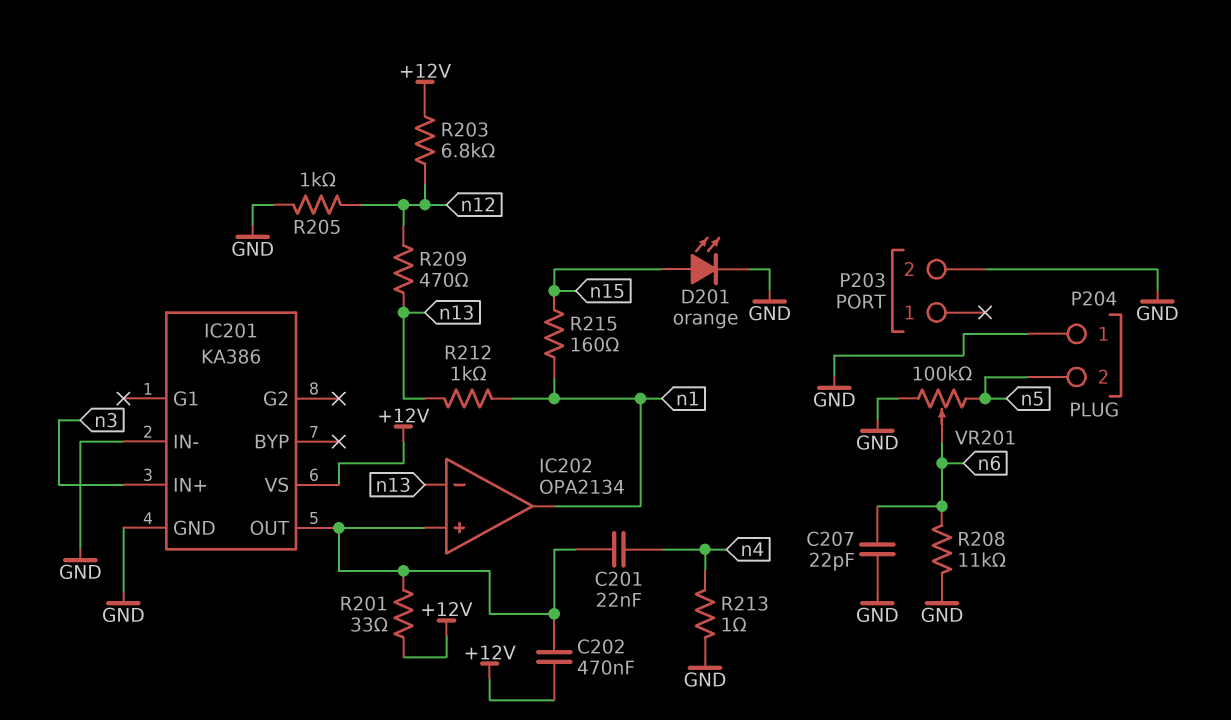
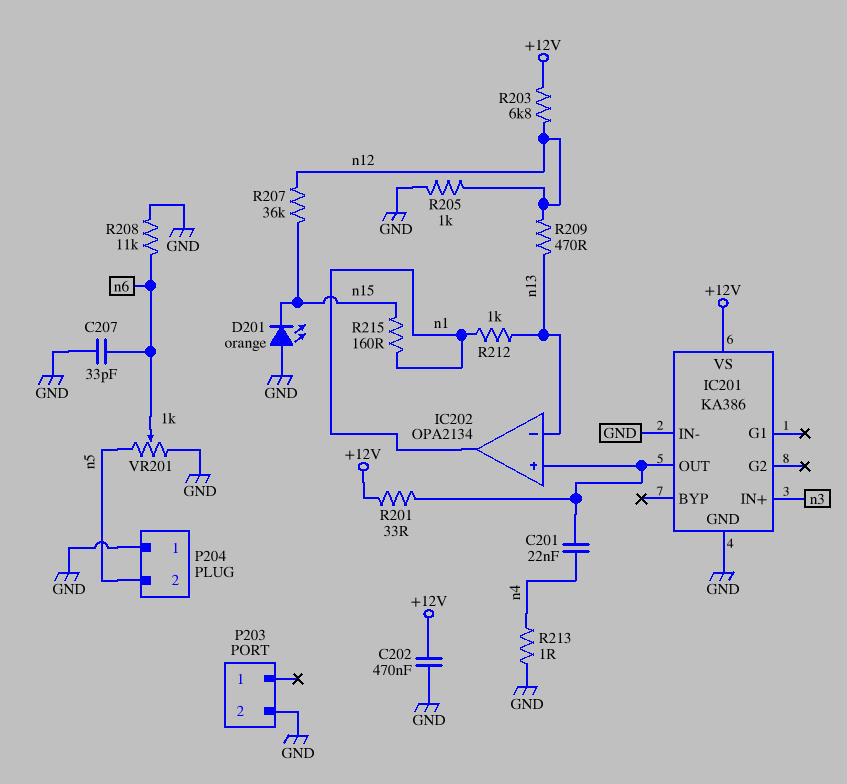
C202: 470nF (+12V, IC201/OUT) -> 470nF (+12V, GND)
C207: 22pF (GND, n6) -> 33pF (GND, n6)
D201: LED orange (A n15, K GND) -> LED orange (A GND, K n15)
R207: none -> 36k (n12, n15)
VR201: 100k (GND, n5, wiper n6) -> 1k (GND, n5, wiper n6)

WHAT TO WORK ON
Starting at the line that contains "R207: none -> 36k (n12, n15)" and ending at the last line of the data, repeat each line exactly; include nothing else.

ANSWER FOR THIS EXERCISE
R207: none -> 36k (n12, n15)
VR201: 100k (GND, n5, wiper n6) -> 1k (GND, n5, wiper n6)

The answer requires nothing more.